▸ **TASK DETAILS**: Lift every line from the entries that includes the word "pink".

** Opening RECORDS PROVIDED block **

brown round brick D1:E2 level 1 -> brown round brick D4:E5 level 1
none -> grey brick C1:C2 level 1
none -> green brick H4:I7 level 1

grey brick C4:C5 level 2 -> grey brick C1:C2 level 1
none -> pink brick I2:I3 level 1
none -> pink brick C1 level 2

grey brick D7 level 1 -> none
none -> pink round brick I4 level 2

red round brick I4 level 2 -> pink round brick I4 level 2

** Closing RECORDS PROVIDED block **
** Opening RECORDS PROVIDED block **

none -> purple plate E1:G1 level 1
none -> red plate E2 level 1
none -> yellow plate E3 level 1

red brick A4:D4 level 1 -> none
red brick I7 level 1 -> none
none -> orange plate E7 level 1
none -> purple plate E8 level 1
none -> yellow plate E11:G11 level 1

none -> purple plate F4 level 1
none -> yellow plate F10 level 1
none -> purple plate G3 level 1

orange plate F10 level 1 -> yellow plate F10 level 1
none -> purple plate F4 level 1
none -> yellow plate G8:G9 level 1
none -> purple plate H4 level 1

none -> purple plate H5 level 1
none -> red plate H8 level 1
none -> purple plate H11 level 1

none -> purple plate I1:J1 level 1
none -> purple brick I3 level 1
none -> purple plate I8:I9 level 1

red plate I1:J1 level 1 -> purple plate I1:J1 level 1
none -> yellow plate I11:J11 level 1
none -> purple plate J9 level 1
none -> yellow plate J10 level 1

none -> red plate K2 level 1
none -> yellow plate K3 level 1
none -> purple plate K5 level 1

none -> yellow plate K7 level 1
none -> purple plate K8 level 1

** Closing RECORDS PROVIDED block **

▸ **REPLY TO THE EXERCISE**:
none -> pink brick I2:I3 level 1
none -> pink brick C1 level 2
none -> pink round brick I4 level 2
red round brick I4 level 2 -> pink round brick I4 level 2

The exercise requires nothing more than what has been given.